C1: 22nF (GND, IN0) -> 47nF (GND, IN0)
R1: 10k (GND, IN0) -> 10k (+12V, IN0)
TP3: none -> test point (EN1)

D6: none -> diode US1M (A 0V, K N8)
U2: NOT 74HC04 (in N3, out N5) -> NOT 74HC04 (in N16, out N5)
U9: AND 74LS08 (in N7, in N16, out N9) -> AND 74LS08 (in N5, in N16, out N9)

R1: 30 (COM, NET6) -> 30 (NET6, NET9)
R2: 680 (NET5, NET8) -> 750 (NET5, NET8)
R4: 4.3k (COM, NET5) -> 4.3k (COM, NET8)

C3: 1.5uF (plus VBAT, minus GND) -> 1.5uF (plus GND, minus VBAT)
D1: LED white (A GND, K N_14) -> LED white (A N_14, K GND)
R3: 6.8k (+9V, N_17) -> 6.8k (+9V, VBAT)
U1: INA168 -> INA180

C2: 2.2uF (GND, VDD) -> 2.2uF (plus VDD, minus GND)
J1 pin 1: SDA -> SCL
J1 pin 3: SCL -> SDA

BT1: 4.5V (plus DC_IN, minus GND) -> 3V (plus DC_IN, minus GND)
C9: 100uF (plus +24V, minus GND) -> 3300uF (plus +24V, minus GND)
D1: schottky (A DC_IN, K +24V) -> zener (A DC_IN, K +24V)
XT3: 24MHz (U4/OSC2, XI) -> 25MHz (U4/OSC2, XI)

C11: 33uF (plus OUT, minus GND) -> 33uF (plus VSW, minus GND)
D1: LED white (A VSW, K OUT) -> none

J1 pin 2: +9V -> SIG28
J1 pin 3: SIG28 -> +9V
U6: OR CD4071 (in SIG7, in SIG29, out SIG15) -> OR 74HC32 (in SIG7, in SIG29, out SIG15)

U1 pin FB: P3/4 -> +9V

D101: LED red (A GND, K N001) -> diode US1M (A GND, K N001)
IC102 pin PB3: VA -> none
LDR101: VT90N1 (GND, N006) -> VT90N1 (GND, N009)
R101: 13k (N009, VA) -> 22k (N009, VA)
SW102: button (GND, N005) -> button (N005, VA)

- **Required work**
Some lines in the material contain "white". Show all of them.

- **Answer section**
D1: LED white (A GND, K N_14) -> LED white (A N_14, K GND)
D1: LED white (A VSW, K OUT) -> none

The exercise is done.